## What you are asked to do
Would you transcribe each entry precisely as it stands, setting aside any images?

## Dataset entries
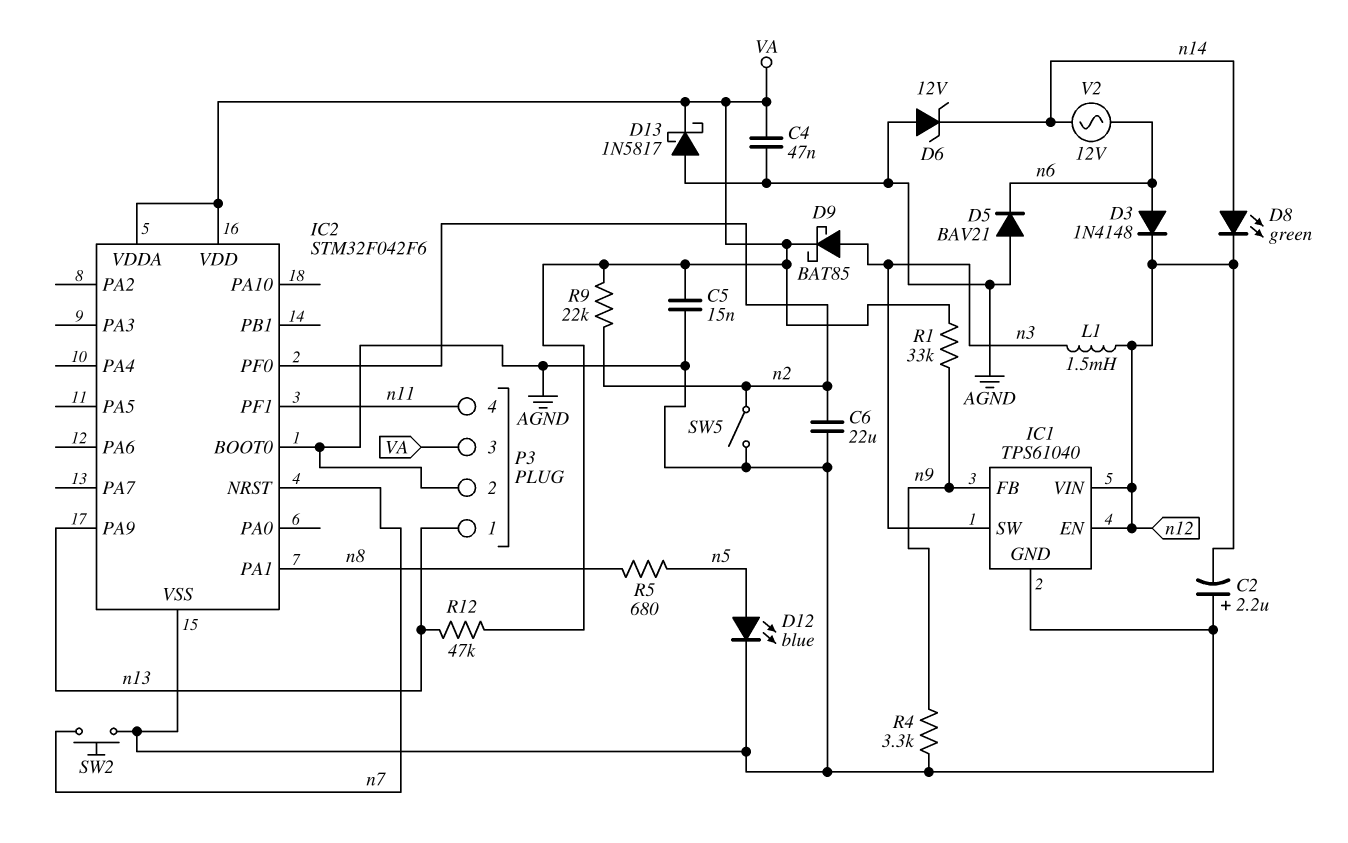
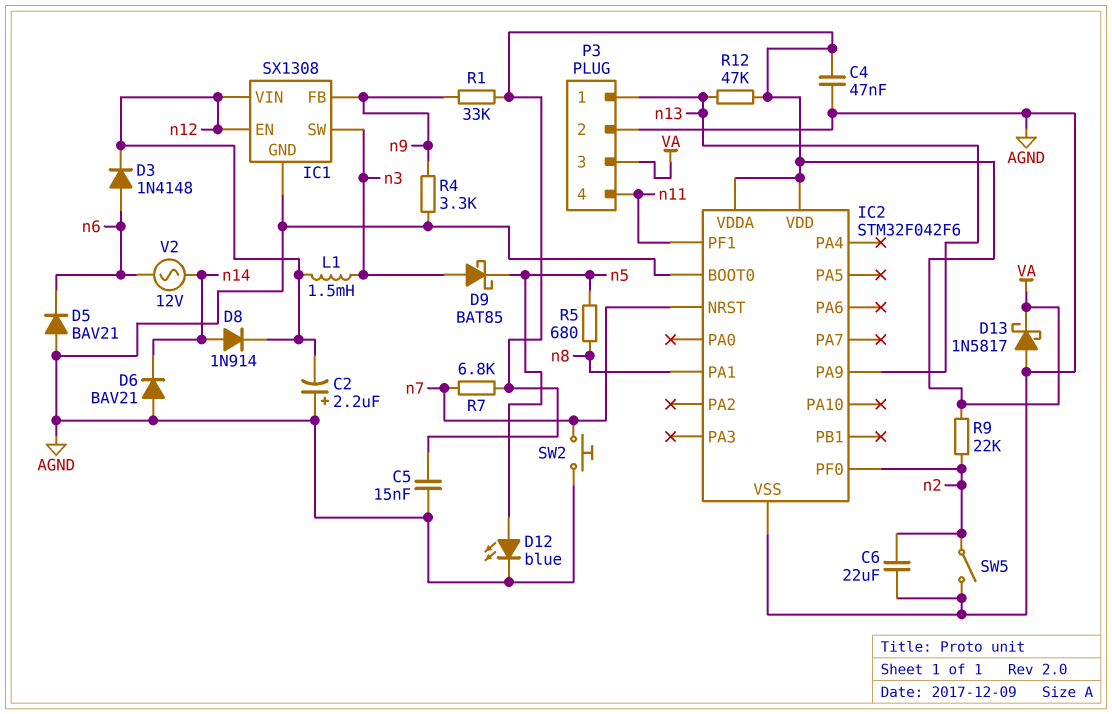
D6: zener 12V (A AGND, K n14) -> diode BAV21 (A AGND, K n14)
D8: LED green (A n14, K n12) -> diode 1N914 (A n14, K n12)
D9: schottky BAT85 (A n3, K VA) -> schottky BAT85 (A n3, K n5)
IC1: TPS61040 -> SX1308
R7: none -> 6.8k (VA, n7)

## Solution for this task
D6: zener 12V (A AGND, K n14) -> diode BAV21 (A AGND, K n14)
D8: LED green (A n14, K n12) -> diode 1N914 (A n14, K n12)
D9: schottky BAT85 (A n3, K VA) -> schottky BAT85 (A n3, K n5)
IC1: TPS61040 -> SX1308
R7: none -> 6.8k (VA, n7)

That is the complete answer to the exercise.